▶ [Work to complete] Please report how many lines of the data include the word "black", with the number as the entire reply.

(Coordinate-based object records)
────────────────

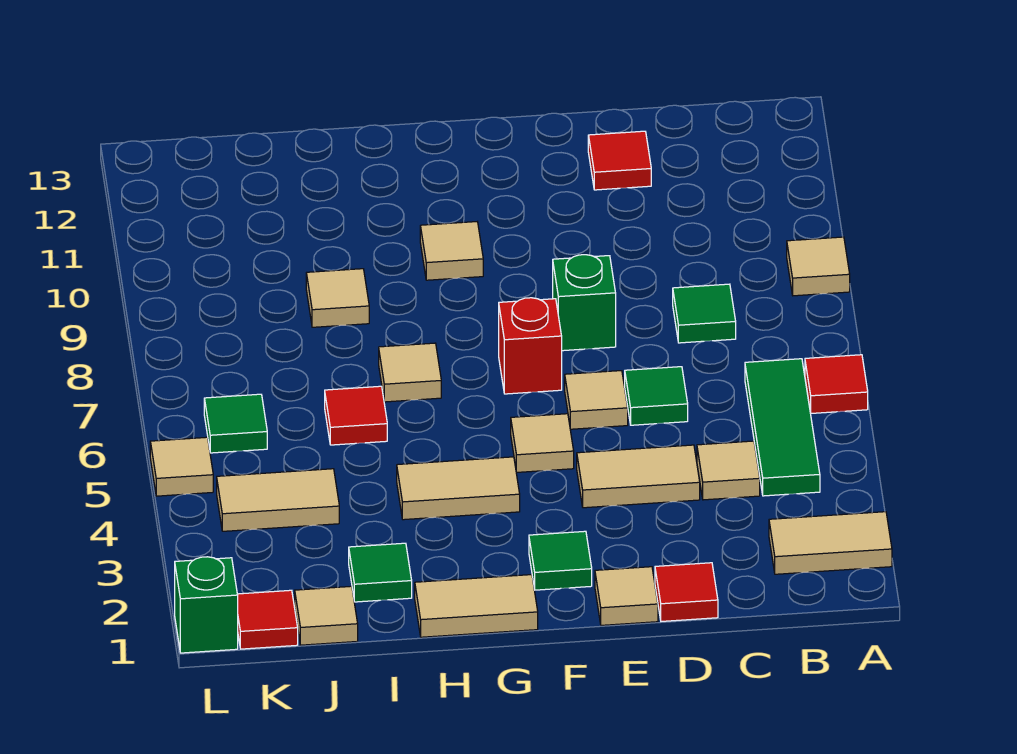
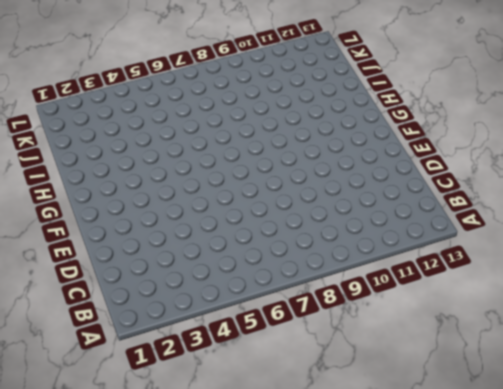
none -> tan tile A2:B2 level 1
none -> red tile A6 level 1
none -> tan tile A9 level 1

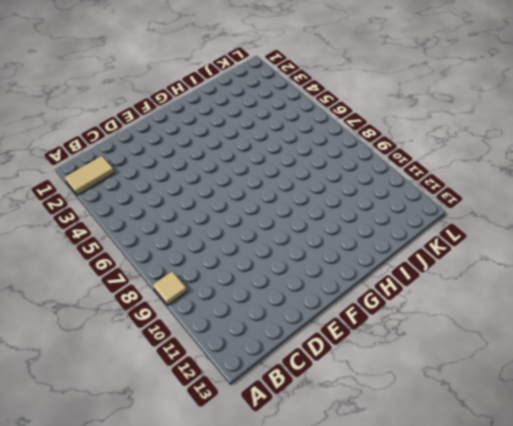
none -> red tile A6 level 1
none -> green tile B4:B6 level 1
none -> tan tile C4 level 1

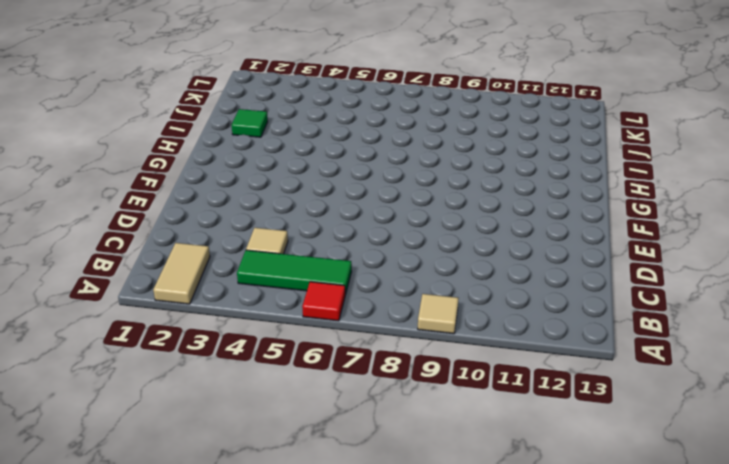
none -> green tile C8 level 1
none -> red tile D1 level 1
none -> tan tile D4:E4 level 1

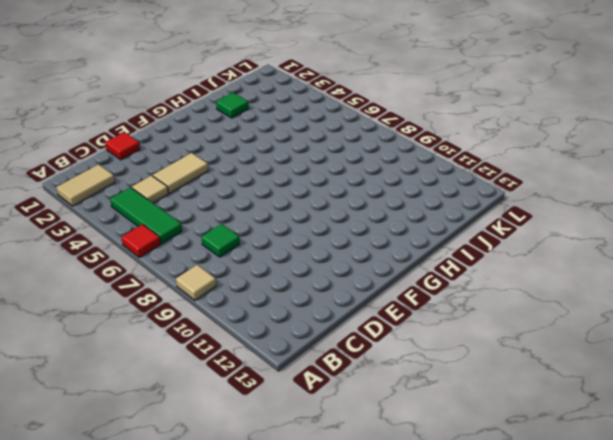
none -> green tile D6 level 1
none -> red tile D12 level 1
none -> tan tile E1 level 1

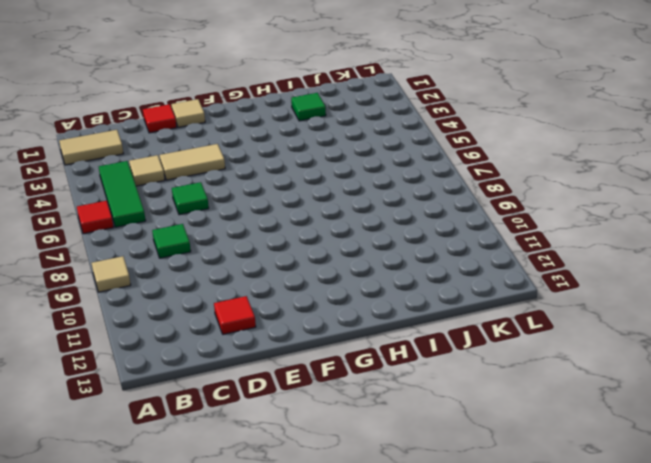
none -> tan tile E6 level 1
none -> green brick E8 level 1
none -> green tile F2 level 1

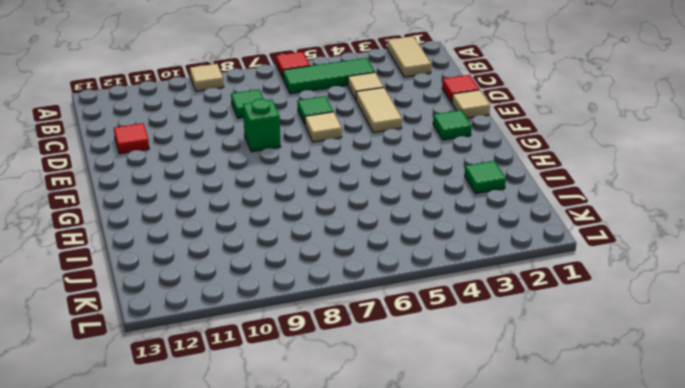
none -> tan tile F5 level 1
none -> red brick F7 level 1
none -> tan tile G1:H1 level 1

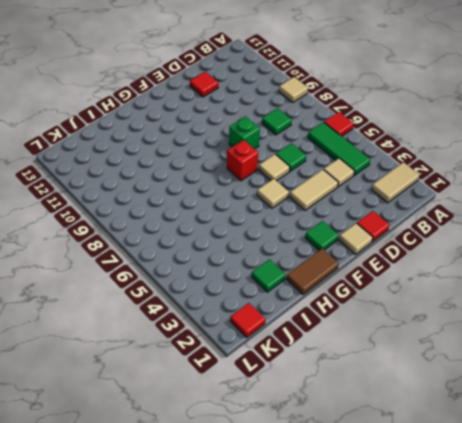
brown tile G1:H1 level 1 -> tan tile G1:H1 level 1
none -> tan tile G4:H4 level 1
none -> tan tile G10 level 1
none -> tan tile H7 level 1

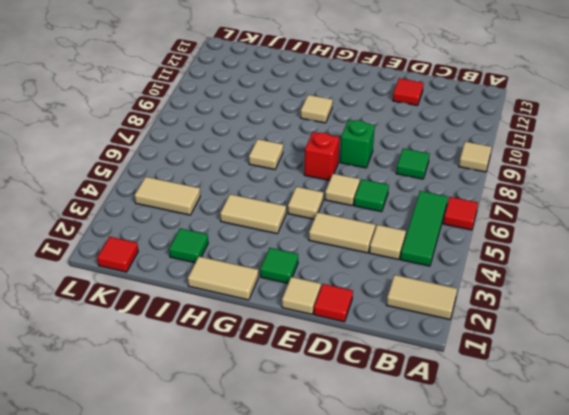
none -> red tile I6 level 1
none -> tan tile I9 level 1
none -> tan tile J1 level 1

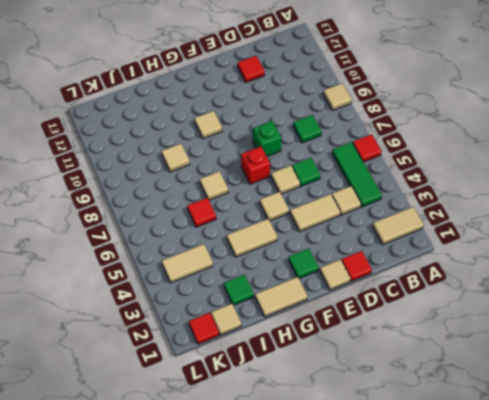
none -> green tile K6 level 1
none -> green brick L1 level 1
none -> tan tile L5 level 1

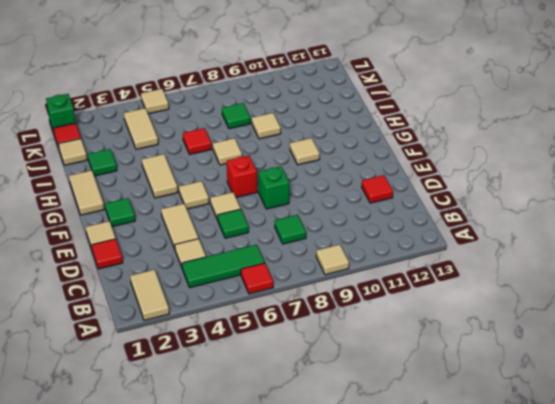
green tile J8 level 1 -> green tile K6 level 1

────────────────

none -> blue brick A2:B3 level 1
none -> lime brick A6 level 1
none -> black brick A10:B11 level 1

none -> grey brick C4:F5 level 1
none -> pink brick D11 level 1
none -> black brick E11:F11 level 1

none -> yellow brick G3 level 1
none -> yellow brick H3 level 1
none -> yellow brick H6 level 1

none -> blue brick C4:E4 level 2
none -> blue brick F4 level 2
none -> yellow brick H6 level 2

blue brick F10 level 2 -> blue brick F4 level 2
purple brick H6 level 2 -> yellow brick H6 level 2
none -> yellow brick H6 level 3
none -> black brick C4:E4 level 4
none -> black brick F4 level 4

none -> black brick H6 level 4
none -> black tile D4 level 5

────────────────

▶ [Answer box] 6